## The problem
A verbatim transcript of the data below is required, images omitted.

## Data provided

- Opening Delimiter -

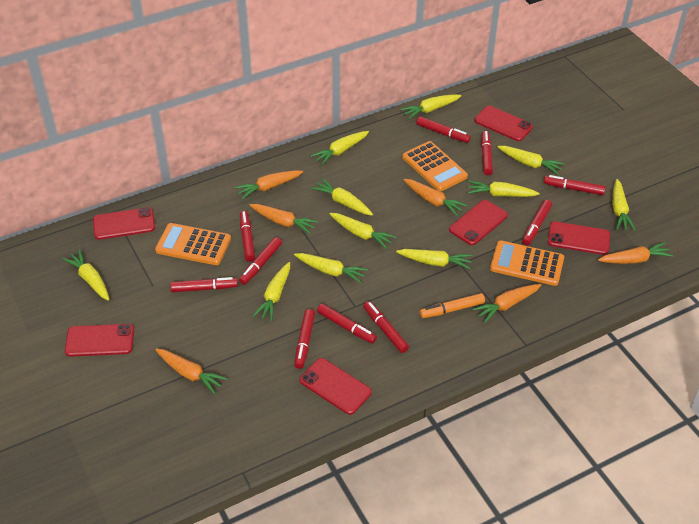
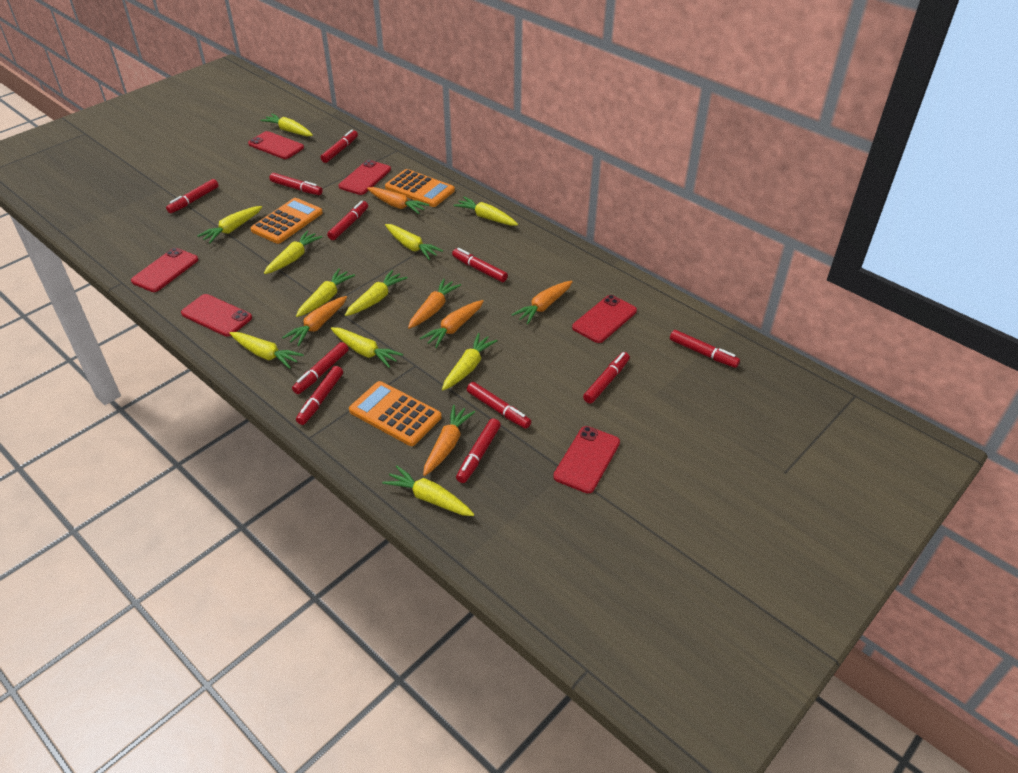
orange marker: 1 -> 0
red marker: 10 -> 11

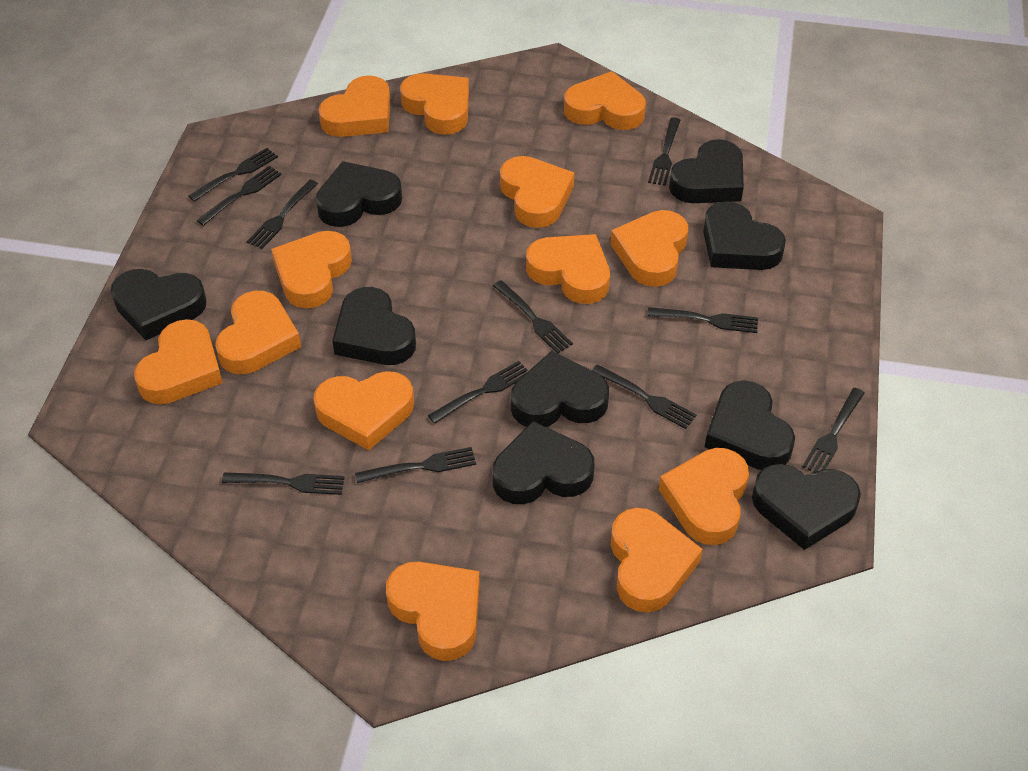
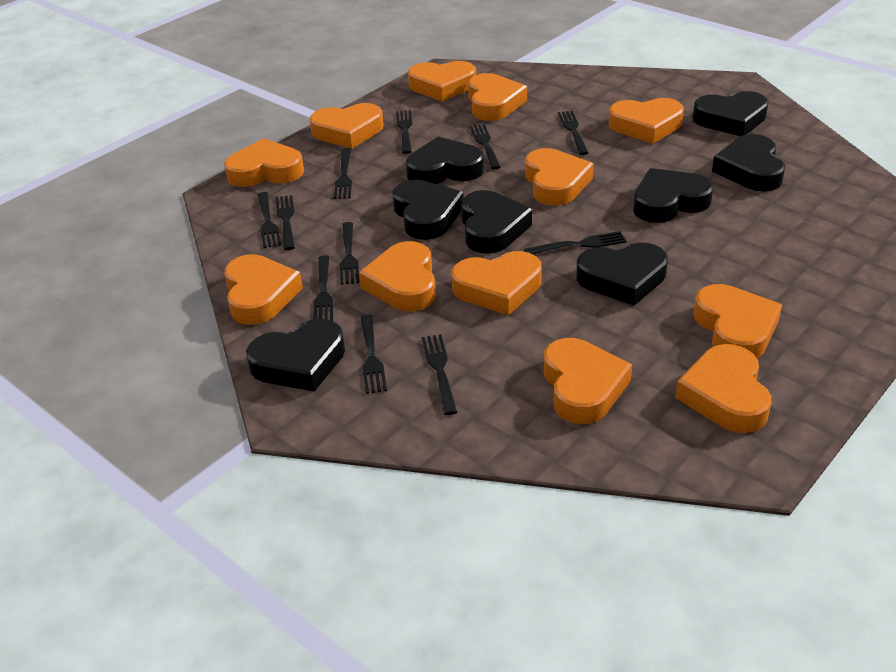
black heart: 9 -> 8
orange heart: 13 -> 12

- Closing Delimiter -

## Solution for this exercise
orange marker: 1 -> 0
red marker: 10 -> 11

black heart: 9 -> 8
orange heart: 13 -> 12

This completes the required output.